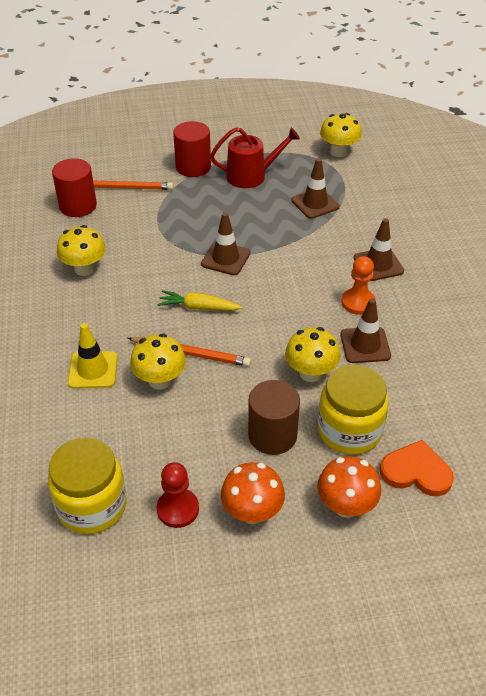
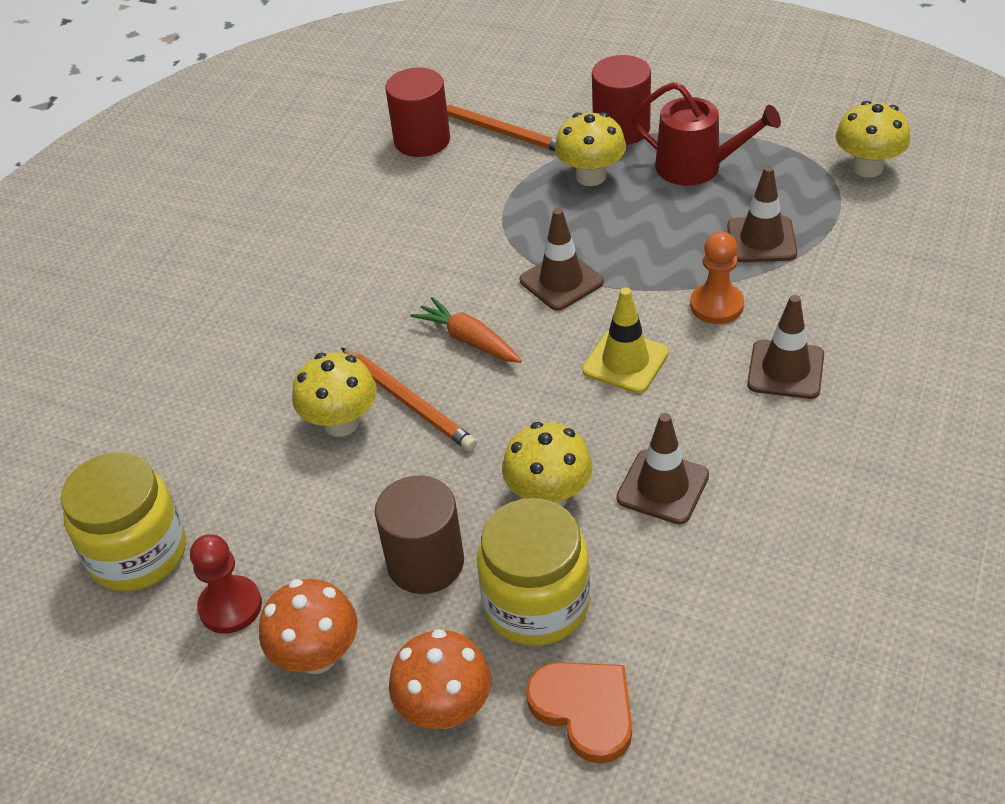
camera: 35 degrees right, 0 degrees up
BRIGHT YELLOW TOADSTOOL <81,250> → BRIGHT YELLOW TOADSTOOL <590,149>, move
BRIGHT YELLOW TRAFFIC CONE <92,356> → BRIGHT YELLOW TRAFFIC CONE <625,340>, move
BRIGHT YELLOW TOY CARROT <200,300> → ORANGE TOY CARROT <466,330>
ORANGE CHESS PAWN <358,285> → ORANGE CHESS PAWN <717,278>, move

* * *

Problem details:
Determine how many lines in the entries above contain the word "BRIGHT", and respond with the number alone.

Your solution:
3